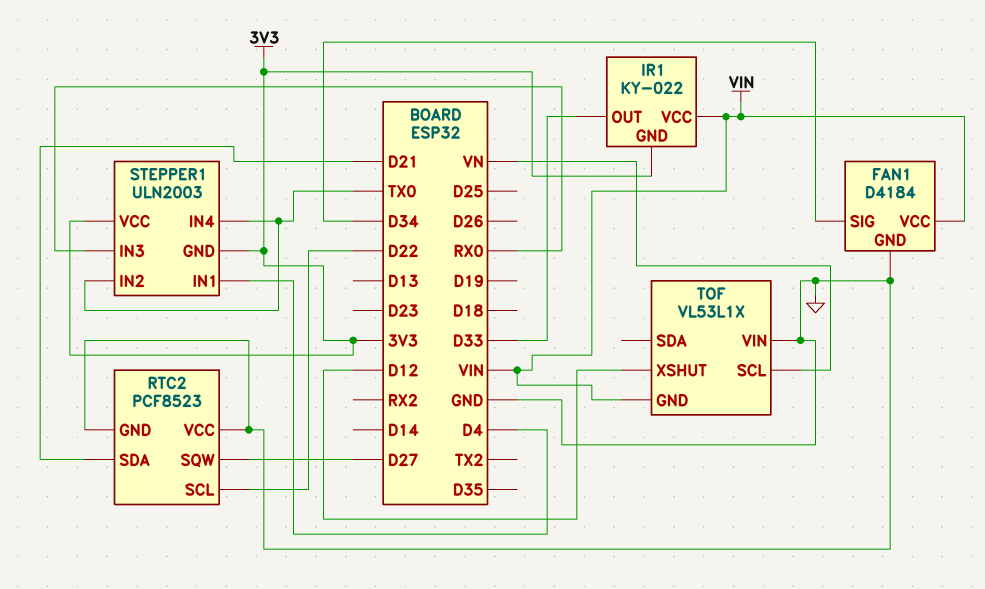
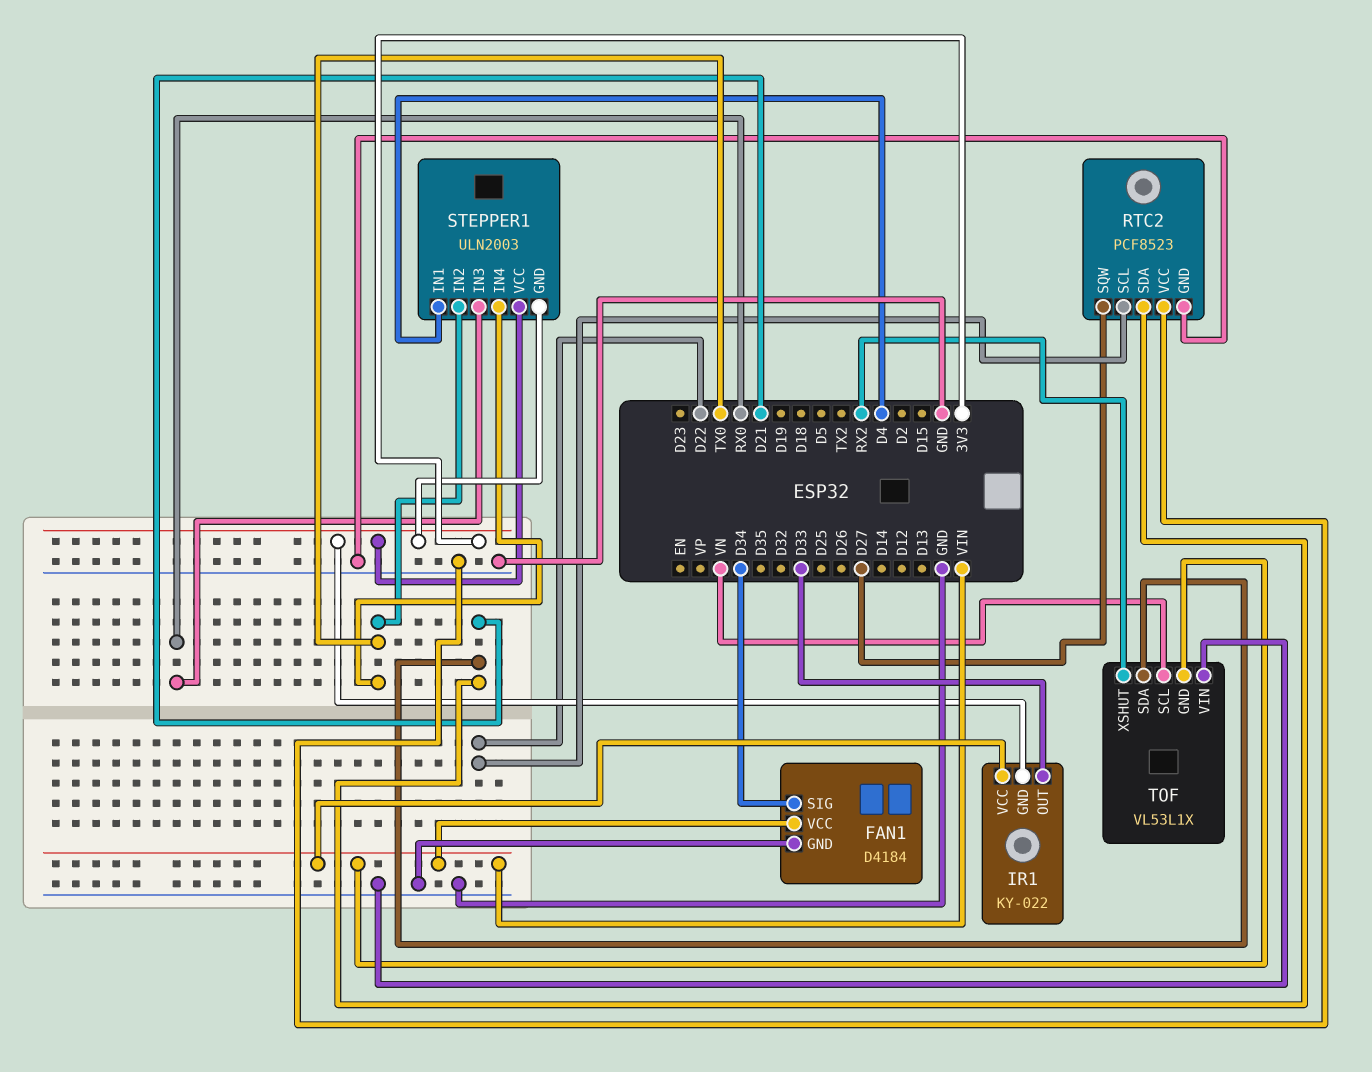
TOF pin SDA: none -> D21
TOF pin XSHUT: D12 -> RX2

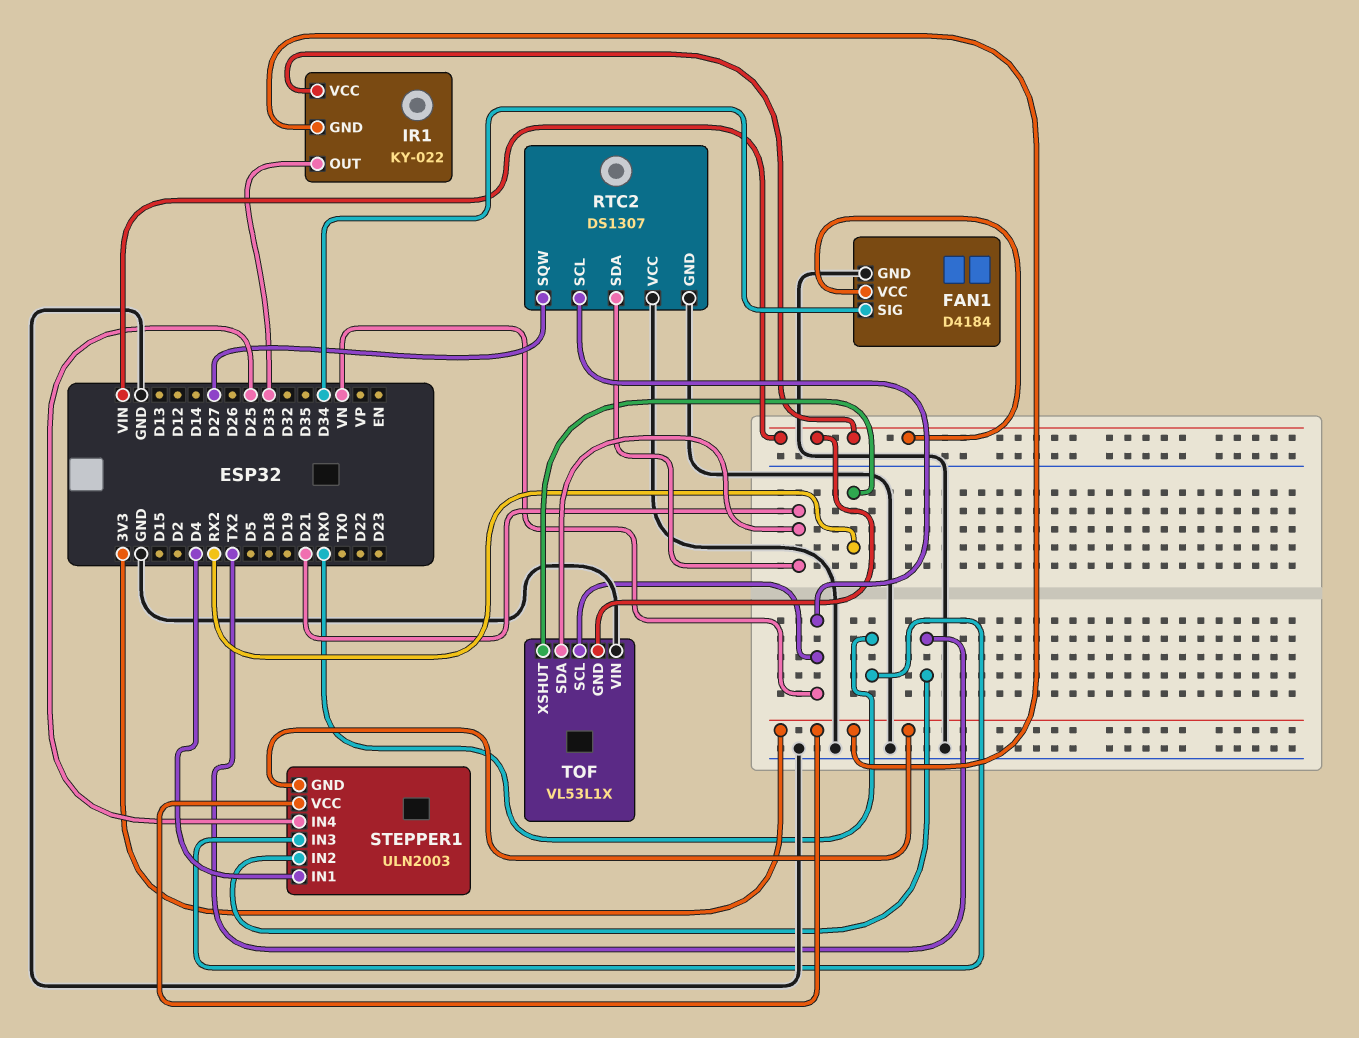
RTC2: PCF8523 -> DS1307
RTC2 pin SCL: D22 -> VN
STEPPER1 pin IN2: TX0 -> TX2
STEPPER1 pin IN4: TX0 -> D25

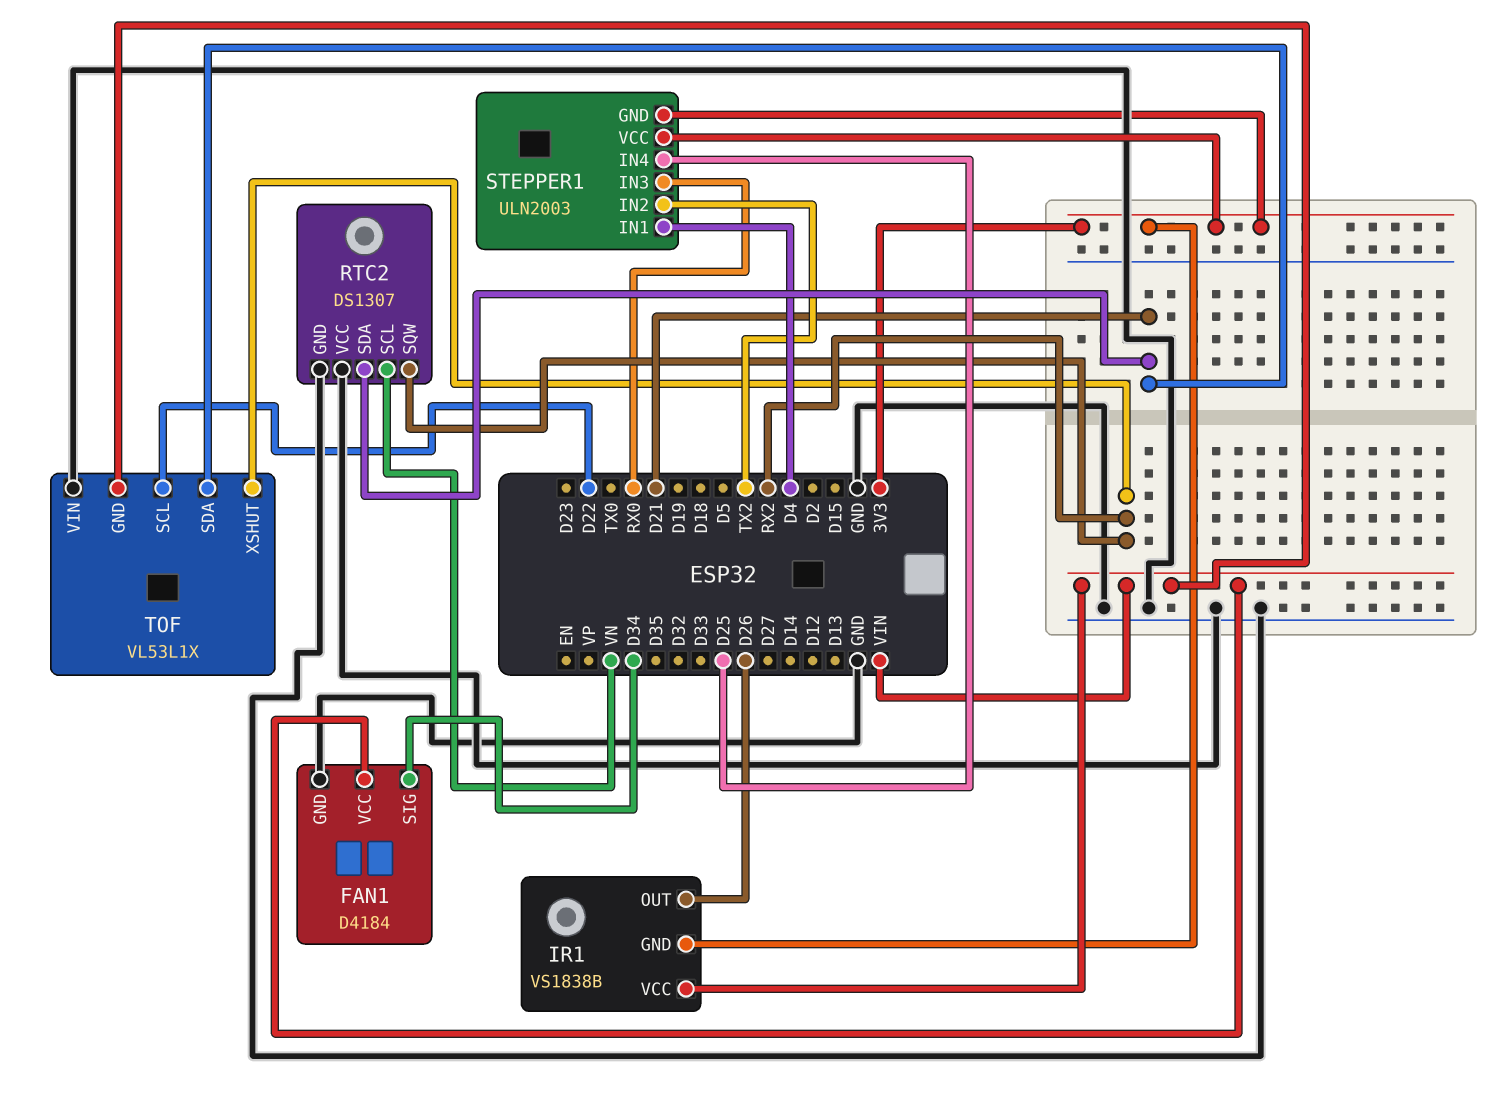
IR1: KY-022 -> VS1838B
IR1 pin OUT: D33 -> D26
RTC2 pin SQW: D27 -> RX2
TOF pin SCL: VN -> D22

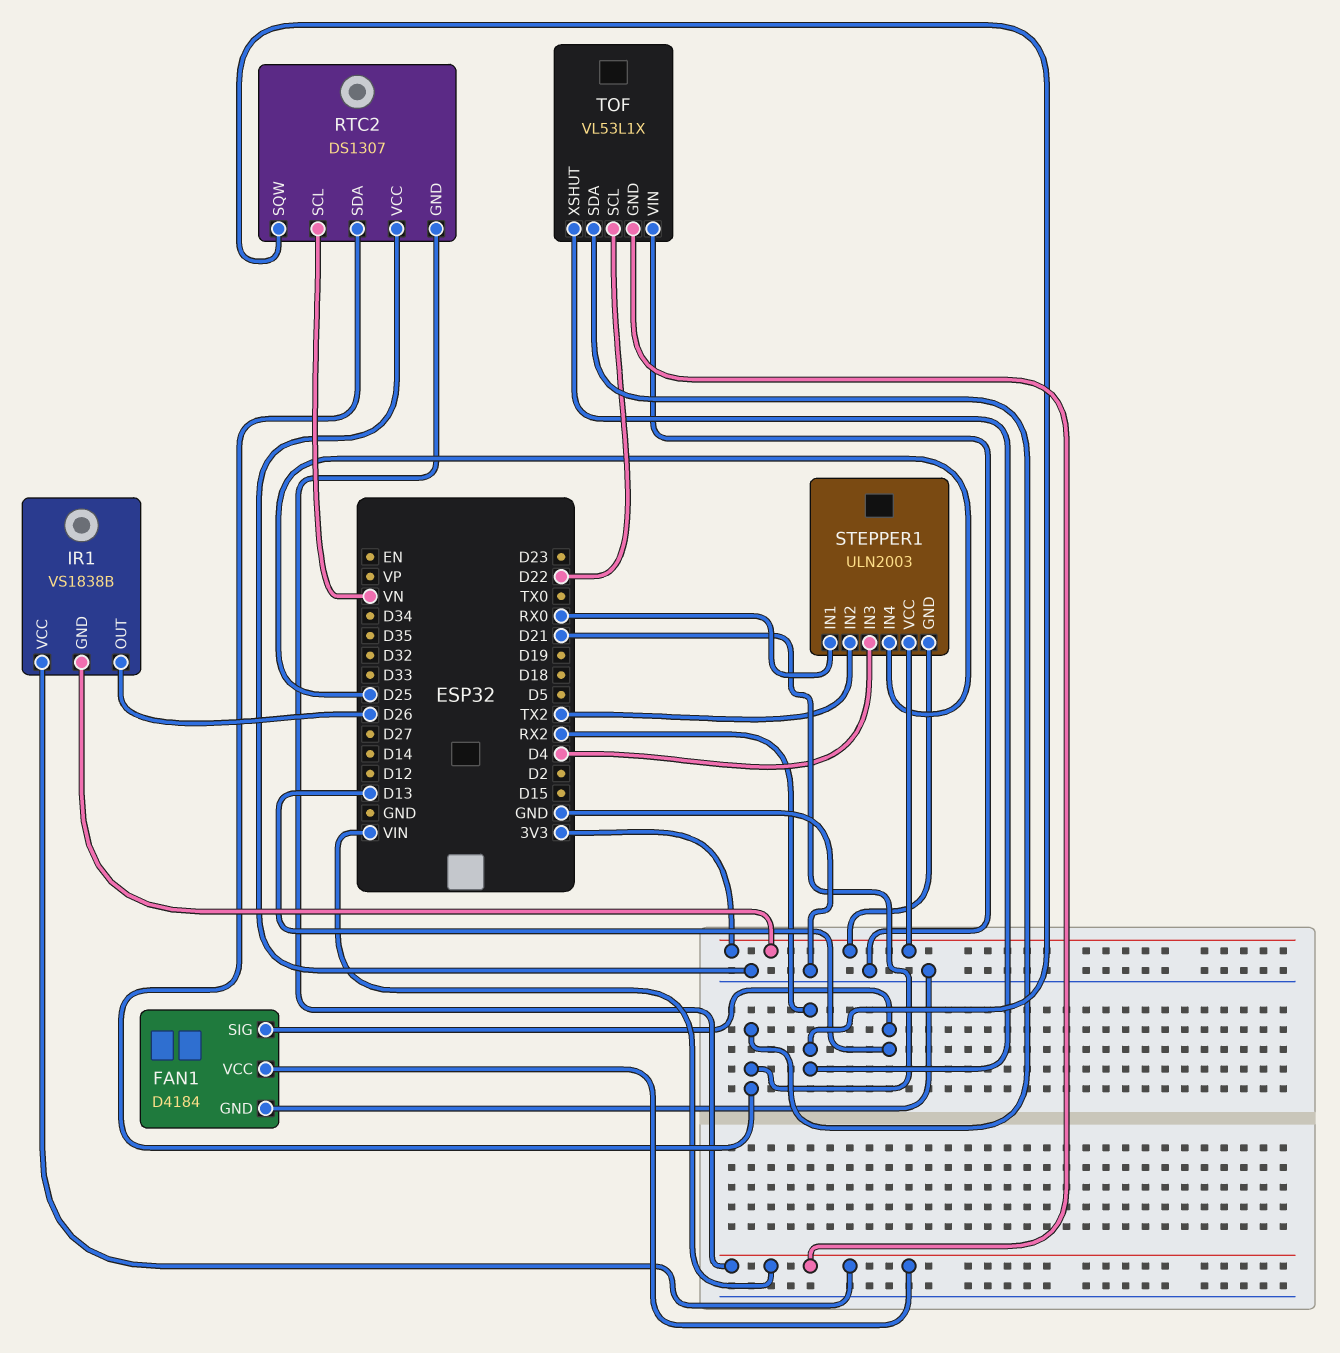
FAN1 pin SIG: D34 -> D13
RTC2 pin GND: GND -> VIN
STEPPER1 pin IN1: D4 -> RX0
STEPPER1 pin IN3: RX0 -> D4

──────────

### Task prompt
The range to print runs from the line with "IR1 pin OUT: D33 -> D26" through the last line of the entries, both included; keep it exact and skip the pictures.

### Task answer
IR1 pin OUT: D33 -> D26
RTC2 pin SQW: D27 -> RX2
TOF pin SCL: VN -> D22

FAN1 pin SIG: D34 -> D13
RTC2 pin GND: GND -> VIN
STEPPER1 pin IN1: D4 -> RX0
STEPPER1 pin IN3: RX0 -> D4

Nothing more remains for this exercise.